**Dataset excerpts**.
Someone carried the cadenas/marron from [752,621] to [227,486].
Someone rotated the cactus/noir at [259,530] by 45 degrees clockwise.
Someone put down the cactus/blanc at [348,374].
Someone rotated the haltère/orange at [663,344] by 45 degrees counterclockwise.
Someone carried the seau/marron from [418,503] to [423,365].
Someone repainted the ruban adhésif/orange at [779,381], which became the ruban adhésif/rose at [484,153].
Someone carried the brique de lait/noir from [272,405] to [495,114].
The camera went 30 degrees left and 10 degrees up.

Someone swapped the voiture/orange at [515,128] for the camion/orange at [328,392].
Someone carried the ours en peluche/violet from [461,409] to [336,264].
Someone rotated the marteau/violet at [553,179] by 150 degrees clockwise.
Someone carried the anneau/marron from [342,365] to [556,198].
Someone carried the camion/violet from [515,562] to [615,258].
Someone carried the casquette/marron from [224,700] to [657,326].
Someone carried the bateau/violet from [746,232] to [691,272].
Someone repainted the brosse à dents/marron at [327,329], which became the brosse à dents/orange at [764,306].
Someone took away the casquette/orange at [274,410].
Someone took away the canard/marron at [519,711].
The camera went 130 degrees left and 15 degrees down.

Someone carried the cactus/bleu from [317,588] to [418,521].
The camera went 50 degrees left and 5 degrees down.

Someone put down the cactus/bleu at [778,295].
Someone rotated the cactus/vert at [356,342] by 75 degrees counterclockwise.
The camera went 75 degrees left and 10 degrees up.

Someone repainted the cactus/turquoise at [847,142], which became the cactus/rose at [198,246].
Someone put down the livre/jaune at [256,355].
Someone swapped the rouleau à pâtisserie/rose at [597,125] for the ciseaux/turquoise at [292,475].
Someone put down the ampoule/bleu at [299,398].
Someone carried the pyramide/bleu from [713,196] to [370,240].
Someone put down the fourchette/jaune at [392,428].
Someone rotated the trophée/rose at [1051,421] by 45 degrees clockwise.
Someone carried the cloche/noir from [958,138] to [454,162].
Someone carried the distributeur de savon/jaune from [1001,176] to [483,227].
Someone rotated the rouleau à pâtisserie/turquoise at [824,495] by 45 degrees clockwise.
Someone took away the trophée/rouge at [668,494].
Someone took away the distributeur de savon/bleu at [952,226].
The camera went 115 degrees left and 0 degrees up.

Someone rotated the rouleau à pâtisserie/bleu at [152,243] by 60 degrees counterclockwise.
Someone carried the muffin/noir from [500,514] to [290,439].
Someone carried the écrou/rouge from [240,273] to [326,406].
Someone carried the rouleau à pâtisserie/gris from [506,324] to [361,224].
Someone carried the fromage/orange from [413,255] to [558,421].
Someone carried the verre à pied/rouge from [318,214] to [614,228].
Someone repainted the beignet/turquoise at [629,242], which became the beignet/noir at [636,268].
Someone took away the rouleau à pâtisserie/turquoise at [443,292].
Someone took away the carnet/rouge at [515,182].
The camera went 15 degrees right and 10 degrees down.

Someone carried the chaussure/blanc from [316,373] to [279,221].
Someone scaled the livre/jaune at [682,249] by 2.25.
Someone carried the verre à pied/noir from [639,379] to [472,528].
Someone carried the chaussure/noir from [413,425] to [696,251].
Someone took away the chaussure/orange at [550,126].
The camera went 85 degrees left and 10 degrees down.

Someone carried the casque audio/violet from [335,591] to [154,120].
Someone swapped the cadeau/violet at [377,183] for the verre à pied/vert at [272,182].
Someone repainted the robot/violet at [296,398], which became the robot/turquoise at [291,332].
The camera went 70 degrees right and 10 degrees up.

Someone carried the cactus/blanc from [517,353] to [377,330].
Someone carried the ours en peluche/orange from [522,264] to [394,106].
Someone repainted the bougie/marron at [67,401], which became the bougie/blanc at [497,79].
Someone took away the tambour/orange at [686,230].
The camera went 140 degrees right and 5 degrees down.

**What to do**. All of the data needs to be repeated exactly.

**Written solution**.
Someone carried the cadenas/marron from [752,621] to [227,486].
Someone rotated the cactus/noir at [259,530] by 45 degrees clockwise.
Someone put down the cactus/blanc at [348,374].
Someone rotated the haltère/orange at [663,344] by 45 degrees counterclockwise.
Someone carried the seau/marron from [418,503] to [423,365].
Someone repainted the ruban adhésif/orange at [779,381], which became the ruban adhésif/rose at [484,153].
Someone carried the brique de lait/noir from [272,405] to [495,114].
The camera went 30 degrees left and 10 degrees up.

Someone swapped the voiture/orange at [515,128] for the camion/orange at [328,392].
Someone carried the ours en peluche/violet from [461,409] to [336,264].
Someone rotated the marteau/violet at [553,179] by 150 degrees clockwise.
Someone carried the anneau/marron from [342,365] to [556,198].
Someone carried the camion/violet from [515,562] to [615,258].
Someone carried the casquette/marron from [224,700] to [657,326].
Someone carried the bateau/violet from [746,232] to [691,272].
Someone repainted the brosse à dents/marron at [327,329], which became the brosse à dents/orange at [764,306].
Someone took away the casquette/orange at [274,410].
Someone took away the canard/marron at [519,711].
The camera went 130 degrees left and 15 degrees down.

Someone carried the cactus/bleu from [317,588] to [418,521].
The camera went 50 degrees left and 5 degrees down.

Someone put down the cactus/bleu at [778,295].
Someone rotated the cactus/vert at [356,342] by 75 degrees counterclockwise.
The camera went 75 degrees left and 10 degrees up.

Someone repainted the cactus/turquoise at [847,142], which became the cactus/rose at [198,246].
Someone put down the livre/jaune at [256,355].
Someone swapped the rouleau à pâtisserie/rose at [597,125] for the ciseaux/turquoise at [292,475].
Someone put down the ampoule/bleu at [299,398].
Someone carried the pyramide/bleu from [713,196] to [370,240].
Someone put down the fourchette/jaune at [392,428].
Someone rotated the trophée/rose at [1051,421] by 45 degrees clockwise.
Someone carried the cloche/noir from [958,138] to [454,162].
Someone carried the distributeur de savon/jaune from [1001,176] to [483,227].
Someone rotated the rouleau à pâtisserie/turquoise at [824,495] by 45 degrees clockwise.
Someone took away the trophée/rouge at [668,494].
Someone took away the distributeur de savon/bleu at [952,226].
The camera went 115 degrees left and 0 degrees up.

Someone rotated the rouleau à pâtisserie/bleu at [152,243] by 60 degrees counterclockwise.
Someone carried the muffin/noir from [500,514] to [290,439].
Someone carried the écrou/rouge from [240,273] to [326,406].
Someone carried the rouleau à pâtisserie/gris from [506,324] to [361,224].
Someone carried the fromage/orange from [413,255] to [558,421].
Someone carried the verre à pied/rouge from [318,214] to [614,228].
Someone repainted the beignet/turquoise at [629,242], which became the beignet/noir at [636,268].
Someone took away the rouleau à pâtisserie/turquoise at [443,292].
Someone took away the carnet/rouge at [515,182].
The camera went 15 degrees right and 10 degrees down.

Someone carried the chaussure/blanc from [316,373] to [279,221].
Someone scaled the livre/jaune at [682,249] by 2.25.
Someone carried the verre à pied/noir from [639,379] to [472,528].
Someone carried the chaussure/noir from [413,425] to [696,251].
Someone took away the chaussure/orange at [550,126].
The camera went 85 degrees left and 10 degrees down.

Someone carried the casque audio/violet from [335,591] to [154,120].
Someone swapped the cadeau/violet at [377,183] for the verre à pied/vert at [272,182].
Someone repainted the robot/violet at [296,398], which became the robot/turquoise at [291,332].
The camera went 70 degrees right and 10 degrees up.

Someone carried the cactus/blanc from [517,353] to [377,330].
Someone carried the ours en peluche/orange from [522,264] to [394,106].
Someone repainted the bougie/marron at [67,401], which became the bougie/blanc at [497,79].
Someone took away the tambour/orange at [686,230].
The camera went 140 degrees right and 5 degrees down.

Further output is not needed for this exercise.